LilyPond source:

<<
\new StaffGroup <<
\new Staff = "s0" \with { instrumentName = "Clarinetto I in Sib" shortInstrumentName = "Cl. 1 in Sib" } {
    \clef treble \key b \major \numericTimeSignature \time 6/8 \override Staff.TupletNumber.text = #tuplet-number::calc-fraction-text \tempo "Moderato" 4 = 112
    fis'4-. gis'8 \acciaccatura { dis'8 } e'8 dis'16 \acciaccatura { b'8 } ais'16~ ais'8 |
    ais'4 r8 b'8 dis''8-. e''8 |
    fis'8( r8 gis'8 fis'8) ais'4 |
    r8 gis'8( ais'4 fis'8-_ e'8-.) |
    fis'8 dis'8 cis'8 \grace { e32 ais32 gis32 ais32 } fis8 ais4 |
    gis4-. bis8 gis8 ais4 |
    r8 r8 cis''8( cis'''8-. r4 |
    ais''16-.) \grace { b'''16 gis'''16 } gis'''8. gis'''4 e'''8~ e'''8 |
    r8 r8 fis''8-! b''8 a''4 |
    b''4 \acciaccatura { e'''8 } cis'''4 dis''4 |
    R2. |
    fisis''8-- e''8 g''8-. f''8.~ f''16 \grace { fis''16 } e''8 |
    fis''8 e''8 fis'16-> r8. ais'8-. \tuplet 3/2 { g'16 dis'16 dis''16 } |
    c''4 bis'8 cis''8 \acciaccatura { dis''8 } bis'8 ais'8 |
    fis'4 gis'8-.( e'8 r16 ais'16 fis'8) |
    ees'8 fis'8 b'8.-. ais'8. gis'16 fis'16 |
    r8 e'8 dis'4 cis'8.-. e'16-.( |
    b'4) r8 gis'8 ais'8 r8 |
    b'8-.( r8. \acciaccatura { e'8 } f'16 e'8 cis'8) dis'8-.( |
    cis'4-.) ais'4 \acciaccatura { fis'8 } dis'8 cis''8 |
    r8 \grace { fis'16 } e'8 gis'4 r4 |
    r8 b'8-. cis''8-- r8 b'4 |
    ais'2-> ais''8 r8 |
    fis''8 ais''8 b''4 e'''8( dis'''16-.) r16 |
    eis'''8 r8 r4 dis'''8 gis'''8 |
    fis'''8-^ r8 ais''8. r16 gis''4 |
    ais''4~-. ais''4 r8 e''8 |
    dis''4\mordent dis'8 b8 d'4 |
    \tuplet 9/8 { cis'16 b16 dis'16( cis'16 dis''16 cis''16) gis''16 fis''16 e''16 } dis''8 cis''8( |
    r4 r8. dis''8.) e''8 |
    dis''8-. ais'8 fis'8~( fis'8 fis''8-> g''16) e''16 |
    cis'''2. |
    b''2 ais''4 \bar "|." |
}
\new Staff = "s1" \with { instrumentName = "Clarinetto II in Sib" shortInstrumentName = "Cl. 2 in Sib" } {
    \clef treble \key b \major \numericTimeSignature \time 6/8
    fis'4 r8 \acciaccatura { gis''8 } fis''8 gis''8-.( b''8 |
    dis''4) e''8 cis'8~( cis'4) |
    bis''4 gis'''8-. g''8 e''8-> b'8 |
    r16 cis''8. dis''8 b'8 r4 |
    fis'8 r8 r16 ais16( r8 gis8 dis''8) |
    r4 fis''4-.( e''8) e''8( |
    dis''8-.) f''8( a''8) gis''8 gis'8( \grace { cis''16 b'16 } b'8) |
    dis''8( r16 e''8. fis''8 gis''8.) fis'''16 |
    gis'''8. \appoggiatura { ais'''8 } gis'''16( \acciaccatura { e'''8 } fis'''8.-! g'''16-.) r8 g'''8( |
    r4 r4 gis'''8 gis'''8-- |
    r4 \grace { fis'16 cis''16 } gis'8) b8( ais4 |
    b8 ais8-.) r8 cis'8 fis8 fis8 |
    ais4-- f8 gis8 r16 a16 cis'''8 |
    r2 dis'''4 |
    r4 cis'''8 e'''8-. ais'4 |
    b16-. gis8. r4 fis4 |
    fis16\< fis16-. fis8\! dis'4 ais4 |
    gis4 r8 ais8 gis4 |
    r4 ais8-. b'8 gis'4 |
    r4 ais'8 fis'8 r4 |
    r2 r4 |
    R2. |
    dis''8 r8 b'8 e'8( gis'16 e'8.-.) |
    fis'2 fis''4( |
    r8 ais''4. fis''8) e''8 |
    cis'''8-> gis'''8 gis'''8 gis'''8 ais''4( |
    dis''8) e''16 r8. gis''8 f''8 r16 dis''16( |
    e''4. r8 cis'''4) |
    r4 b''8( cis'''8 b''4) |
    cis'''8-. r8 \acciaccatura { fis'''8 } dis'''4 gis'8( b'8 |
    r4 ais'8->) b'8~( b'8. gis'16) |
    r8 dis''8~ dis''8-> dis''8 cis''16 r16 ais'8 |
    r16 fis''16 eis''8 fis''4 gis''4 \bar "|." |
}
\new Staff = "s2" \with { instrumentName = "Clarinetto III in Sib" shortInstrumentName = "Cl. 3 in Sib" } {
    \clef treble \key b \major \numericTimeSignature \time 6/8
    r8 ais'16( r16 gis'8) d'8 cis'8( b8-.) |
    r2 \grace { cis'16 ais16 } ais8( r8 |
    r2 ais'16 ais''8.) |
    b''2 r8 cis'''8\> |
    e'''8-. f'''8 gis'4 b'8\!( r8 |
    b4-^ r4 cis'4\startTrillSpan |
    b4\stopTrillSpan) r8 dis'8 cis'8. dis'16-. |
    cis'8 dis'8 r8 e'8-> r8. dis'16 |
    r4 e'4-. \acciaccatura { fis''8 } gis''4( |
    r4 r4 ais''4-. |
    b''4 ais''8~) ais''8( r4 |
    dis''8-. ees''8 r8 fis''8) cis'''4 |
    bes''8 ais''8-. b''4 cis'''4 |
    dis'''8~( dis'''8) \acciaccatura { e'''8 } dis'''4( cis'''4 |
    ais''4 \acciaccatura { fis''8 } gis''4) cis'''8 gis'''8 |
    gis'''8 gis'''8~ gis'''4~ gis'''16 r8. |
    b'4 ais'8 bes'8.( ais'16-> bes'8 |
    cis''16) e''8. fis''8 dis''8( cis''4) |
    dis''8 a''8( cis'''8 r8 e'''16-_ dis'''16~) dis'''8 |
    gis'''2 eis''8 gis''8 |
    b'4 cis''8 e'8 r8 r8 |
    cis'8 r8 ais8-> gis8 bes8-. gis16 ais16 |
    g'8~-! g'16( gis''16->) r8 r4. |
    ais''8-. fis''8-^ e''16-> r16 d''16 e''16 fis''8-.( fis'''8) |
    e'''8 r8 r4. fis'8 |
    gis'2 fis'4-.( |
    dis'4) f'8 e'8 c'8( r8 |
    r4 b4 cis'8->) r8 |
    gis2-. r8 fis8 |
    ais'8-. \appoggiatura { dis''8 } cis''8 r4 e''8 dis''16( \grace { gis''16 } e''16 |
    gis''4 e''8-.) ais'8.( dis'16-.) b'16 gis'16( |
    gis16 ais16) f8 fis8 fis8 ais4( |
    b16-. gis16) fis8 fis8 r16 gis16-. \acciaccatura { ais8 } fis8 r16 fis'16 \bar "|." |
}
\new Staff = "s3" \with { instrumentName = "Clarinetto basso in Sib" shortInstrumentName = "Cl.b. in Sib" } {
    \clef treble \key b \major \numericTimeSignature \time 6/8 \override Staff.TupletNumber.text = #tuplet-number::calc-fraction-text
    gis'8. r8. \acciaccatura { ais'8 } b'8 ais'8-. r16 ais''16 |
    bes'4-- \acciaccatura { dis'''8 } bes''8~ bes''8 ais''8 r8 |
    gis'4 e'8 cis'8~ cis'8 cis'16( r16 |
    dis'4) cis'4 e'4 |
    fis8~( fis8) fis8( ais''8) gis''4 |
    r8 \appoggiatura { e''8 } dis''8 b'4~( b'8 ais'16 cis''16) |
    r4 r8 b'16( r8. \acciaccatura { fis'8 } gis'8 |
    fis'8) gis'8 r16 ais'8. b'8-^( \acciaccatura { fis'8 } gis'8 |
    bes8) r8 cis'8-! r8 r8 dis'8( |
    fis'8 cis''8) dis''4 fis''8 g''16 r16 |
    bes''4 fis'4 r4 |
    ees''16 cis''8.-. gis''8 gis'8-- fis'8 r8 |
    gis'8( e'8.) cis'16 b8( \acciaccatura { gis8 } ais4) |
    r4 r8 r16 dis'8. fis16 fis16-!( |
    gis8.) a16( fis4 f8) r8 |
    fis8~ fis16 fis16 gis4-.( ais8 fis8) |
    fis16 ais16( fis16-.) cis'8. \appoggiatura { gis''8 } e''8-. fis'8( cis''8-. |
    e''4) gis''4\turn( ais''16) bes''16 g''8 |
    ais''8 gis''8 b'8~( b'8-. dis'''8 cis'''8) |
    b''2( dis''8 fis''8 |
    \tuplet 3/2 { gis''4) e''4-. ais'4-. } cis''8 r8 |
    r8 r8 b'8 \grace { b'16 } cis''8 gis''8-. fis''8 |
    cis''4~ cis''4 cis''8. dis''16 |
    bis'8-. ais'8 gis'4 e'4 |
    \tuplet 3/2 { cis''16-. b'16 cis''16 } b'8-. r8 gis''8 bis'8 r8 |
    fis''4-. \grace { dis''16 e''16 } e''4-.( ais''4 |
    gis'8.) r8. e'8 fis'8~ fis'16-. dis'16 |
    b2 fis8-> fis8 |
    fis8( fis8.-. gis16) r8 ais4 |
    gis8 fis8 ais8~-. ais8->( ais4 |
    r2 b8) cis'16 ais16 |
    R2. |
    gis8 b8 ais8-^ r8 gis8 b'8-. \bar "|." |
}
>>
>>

- [WHAT YOU SHOULD DO]:
State how many lines in the items above contain the string "text", counting only matches with the same case. Reply with the number alone.

- [SOLUTION]:
2